Aim :: Count the lines in the listing below that contain the string "pizz". Give only the number.

-- start of Records to use --

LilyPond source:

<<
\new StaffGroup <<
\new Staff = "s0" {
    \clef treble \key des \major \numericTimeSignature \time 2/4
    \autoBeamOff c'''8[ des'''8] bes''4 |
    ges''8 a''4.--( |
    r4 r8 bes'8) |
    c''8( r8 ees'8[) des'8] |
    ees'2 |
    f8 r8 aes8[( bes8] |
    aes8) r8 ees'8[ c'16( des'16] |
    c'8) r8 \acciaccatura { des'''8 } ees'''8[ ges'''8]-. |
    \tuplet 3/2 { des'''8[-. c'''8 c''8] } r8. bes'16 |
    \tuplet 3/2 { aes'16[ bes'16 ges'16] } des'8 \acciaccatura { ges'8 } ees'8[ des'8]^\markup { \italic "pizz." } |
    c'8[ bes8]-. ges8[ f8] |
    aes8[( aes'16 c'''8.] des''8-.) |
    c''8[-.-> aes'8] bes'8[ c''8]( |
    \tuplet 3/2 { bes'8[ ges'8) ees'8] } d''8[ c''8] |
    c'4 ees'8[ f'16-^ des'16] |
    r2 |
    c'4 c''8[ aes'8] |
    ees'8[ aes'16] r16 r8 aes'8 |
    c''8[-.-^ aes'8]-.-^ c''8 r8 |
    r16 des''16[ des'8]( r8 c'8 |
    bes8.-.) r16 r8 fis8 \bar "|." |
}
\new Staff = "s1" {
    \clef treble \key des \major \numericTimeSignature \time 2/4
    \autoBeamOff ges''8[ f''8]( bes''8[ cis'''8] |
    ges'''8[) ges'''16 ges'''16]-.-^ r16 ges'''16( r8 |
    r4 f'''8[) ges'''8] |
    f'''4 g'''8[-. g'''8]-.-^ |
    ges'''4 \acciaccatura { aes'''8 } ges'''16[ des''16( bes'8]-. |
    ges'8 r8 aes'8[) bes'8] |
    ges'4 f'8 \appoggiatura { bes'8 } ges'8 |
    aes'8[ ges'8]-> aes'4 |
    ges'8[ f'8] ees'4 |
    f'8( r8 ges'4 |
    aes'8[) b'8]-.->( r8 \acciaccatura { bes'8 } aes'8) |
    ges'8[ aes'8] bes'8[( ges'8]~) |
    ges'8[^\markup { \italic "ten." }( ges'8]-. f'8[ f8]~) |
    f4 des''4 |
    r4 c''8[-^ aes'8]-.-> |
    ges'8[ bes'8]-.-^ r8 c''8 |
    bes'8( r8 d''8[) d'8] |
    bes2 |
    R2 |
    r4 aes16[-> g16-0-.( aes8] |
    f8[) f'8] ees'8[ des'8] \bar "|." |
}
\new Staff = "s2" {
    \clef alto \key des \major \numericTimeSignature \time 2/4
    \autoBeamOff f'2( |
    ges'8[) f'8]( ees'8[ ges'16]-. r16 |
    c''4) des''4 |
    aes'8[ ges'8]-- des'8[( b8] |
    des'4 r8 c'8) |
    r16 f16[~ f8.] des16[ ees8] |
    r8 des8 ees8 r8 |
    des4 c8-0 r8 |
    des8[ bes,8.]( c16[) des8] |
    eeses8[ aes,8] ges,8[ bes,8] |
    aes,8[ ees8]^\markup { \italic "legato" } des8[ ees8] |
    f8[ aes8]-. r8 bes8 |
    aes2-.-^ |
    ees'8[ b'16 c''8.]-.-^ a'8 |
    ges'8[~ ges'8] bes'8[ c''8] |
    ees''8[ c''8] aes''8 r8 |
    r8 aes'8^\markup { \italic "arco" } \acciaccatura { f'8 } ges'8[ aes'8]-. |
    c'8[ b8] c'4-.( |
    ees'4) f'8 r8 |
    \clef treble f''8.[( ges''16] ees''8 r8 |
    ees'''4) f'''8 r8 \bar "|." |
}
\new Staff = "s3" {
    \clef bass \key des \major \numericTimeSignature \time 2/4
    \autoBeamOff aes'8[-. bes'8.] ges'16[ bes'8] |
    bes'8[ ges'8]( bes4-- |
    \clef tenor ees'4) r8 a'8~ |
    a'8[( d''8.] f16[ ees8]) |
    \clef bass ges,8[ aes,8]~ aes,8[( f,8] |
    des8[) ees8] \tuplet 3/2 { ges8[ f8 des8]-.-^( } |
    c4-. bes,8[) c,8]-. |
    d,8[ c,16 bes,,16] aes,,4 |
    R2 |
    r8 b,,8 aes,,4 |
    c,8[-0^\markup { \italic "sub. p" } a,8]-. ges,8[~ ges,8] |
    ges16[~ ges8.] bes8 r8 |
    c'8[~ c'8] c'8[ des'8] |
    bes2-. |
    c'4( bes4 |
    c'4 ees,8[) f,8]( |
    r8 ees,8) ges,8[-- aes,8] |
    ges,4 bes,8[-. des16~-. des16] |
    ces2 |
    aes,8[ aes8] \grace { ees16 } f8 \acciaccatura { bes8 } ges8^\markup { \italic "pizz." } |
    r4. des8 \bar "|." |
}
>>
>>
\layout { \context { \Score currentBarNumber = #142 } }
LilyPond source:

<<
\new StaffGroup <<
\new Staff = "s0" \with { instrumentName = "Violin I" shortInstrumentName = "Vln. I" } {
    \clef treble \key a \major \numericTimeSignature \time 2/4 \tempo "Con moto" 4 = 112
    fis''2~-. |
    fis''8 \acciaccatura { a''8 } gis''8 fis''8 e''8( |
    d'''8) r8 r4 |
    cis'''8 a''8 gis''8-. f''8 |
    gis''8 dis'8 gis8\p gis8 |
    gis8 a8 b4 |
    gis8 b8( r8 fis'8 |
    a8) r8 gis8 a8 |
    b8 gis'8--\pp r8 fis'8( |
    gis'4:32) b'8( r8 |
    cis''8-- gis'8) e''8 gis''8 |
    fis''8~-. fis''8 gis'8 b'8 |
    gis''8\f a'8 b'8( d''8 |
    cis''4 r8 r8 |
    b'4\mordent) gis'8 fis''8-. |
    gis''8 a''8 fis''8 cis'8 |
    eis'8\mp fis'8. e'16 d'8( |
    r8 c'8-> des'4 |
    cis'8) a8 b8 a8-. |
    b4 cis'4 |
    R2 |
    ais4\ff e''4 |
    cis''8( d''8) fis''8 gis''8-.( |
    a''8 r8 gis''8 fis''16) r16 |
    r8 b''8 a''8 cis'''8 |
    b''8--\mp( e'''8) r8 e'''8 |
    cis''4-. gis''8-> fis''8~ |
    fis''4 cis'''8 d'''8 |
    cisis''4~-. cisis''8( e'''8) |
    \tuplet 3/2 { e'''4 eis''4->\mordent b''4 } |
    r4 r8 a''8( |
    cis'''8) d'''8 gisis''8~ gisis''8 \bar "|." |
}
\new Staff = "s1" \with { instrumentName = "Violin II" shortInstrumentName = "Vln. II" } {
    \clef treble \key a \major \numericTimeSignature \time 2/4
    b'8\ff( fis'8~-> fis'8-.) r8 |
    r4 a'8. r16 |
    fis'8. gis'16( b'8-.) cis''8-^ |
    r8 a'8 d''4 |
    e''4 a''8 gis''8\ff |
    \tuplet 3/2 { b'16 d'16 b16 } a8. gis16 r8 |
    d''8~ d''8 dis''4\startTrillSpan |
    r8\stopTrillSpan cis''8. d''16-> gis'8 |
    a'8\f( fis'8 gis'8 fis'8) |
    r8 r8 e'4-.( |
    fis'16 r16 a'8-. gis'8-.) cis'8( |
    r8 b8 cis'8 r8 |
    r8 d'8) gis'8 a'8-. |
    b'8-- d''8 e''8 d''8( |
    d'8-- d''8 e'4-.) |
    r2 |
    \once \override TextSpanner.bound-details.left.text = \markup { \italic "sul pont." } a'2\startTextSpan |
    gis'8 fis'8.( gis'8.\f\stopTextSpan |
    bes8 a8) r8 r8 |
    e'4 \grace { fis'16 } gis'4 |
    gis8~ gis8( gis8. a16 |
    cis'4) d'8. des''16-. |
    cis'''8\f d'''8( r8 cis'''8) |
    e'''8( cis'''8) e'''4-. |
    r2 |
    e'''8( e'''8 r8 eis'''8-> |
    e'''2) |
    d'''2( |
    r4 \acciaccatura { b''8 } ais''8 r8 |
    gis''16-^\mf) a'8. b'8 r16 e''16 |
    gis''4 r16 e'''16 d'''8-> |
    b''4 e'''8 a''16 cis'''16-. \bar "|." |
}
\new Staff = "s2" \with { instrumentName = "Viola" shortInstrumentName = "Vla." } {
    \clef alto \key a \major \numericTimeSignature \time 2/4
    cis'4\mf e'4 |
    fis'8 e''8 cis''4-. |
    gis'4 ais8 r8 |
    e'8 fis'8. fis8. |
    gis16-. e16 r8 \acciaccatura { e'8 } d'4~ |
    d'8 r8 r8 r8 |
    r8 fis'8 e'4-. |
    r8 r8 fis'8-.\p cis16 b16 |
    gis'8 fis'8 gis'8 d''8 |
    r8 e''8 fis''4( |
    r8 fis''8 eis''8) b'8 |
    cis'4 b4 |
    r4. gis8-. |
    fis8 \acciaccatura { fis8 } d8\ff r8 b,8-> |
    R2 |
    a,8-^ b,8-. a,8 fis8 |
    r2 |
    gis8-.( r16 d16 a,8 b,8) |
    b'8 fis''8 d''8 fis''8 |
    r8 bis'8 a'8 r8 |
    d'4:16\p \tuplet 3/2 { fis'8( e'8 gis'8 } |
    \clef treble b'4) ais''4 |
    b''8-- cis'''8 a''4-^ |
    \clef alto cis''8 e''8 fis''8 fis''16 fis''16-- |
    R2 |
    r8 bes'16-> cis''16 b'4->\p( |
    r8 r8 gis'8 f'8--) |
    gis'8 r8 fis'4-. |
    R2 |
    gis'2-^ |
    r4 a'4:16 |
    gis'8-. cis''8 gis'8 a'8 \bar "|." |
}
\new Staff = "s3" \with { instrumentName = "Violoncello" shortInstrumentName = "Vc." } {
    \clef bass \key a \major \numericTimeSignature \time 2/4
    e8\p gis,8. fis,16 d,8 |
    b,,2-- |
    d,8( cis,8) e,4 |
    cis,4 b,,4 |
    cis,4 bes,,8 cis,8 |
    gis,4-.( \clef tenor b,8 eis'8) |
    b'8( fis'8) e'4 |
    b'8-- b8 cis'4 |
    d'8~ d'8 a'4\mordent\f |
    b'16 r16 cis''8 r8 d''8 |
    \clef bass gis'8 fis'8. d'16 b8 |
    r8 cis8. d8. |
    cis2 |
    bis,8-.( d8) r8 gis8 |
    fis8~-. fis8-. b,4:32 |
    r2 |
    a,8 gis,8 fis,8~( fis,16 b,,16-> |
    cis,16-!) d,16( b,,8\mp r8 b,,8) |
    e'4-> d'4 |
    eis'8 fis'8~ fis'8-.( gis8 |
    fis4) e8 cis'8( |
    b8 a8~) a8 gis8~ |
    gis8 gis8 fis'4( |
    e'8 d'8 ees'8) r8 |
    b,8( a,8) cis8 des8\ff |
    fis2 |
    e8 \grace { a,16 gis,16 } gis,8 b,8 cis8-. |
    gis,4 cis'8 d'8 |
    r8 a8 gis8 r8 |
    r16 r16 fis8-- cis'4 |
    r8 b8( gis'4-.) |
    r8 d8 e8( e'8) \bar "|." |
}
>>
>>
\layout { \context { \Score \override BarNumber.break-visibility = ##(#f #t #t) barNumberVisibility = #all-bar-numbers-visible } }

-- end of Records to use --

Expected answer :: 2